Output the listing below exactly, minus its images.

-- Given material --
·····

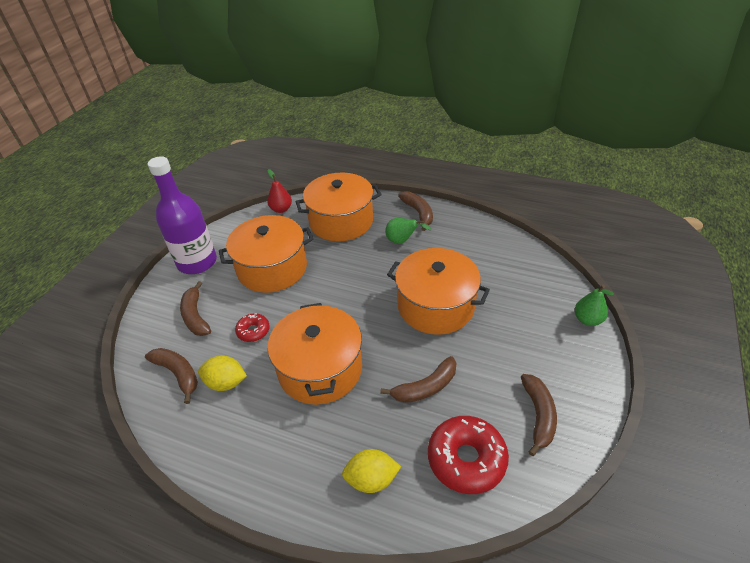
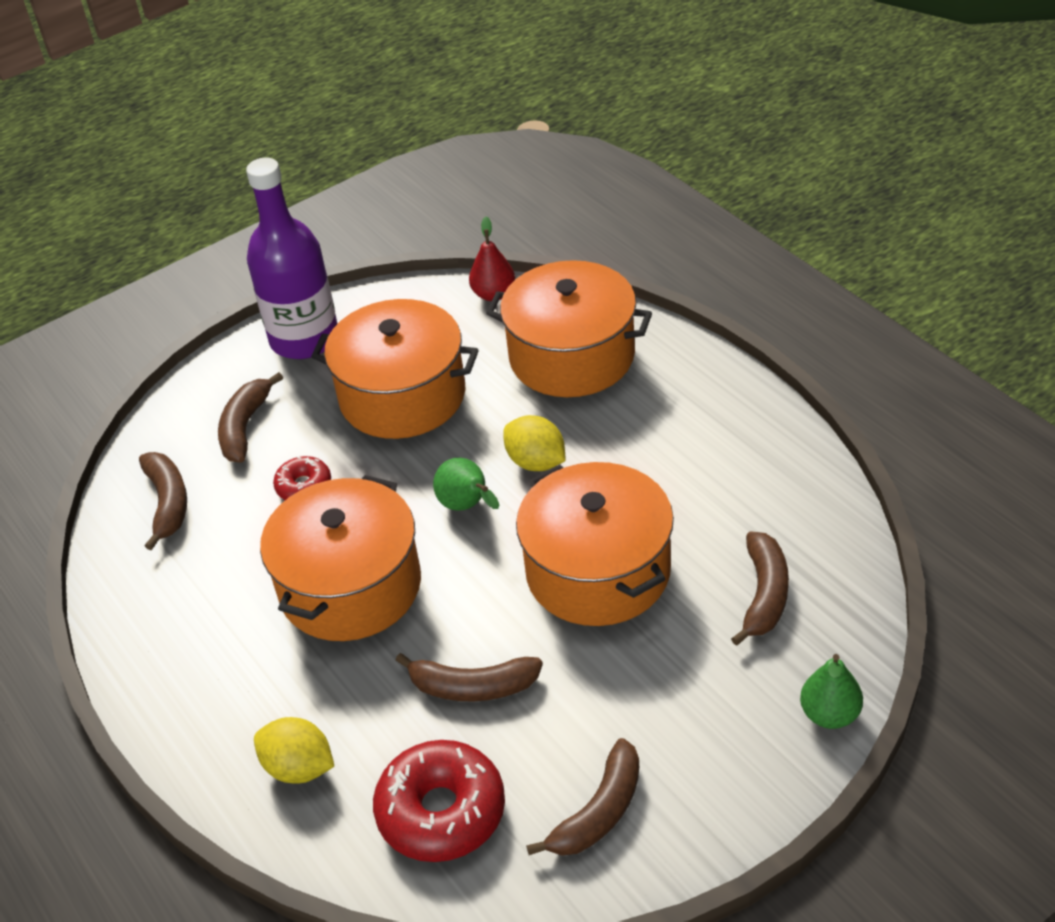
camera: 35 degrees right, 0 degrees up
yellow lemon [198,355,247,391] -> yellow lemon moved to [503,415,566,471]
green pear [385,218,432,244] -> green pear moved to [433,458,499,511]
brown banana [398,191,433,231] -> brown banana moved to [731,531,789,646]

·····

-- Response to the task --
camera: 35 degrees right, 0 degrees up
yellow lemon [198,355,247,391] -> yellow lemon moved to [503,415,566,471]
green pear [385,218,432,244] -> green pear moved to [433,458,499,511]
brown banana [398,191,433,231] -> brown banana moved to [731,531,789,646]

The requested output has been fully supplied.